** Opening DATA EXTRACTS block **

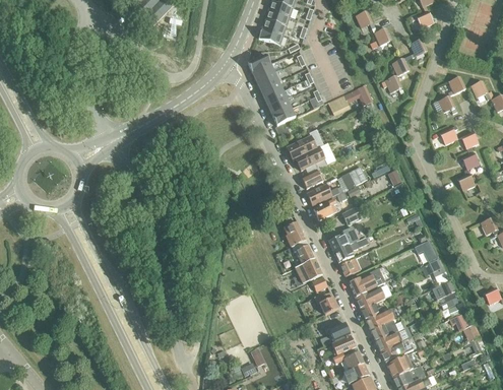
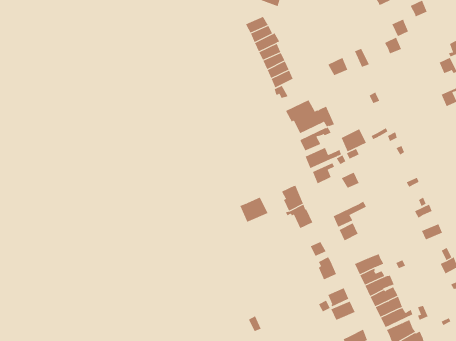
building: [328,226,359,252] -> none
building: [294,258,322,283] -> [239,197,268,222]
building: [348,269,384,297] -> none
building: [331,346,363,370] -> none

** Closing DATA EXTRACTS block **
** Opening DATA EXTRACTS block **

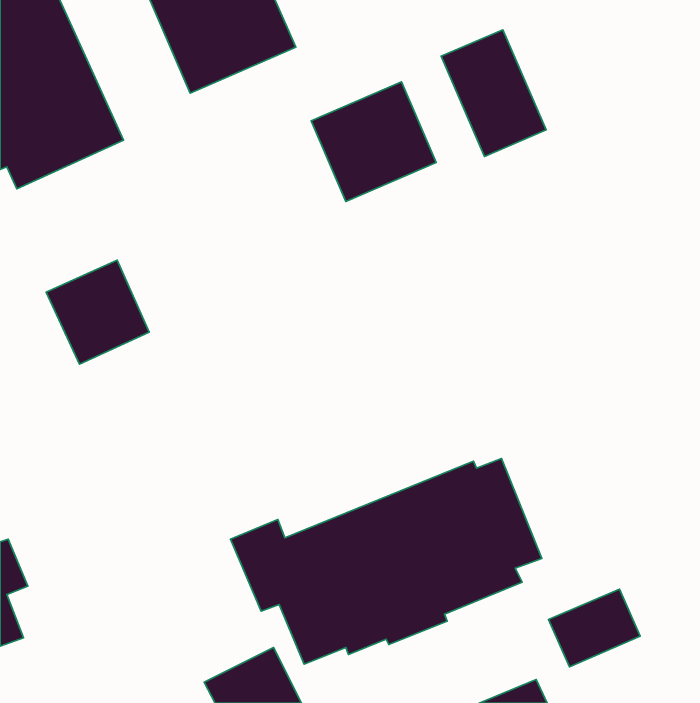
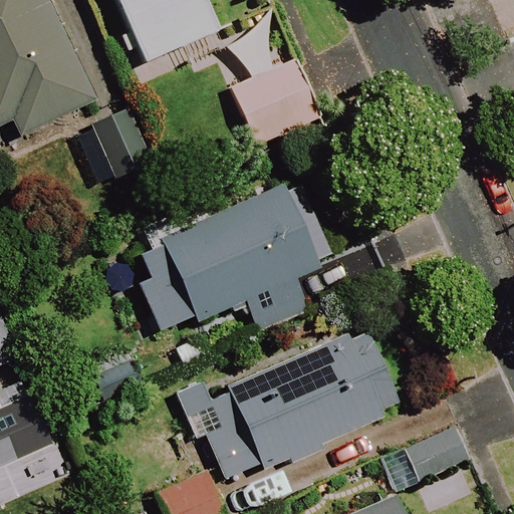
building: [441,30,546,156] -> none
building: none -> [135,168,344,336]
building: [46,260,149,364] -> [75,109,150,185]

** Closing DATA EXTRACTS block **

Your answer should consist solely of the lines above from the line with "building: none -> [135,168,344,336]" to the line with "building: [46,260,149,364] ->", both included, reproduced exactly.

building: none -> [135,168,344,336]
building: [46,260,149,364] -> [75,109,150,185]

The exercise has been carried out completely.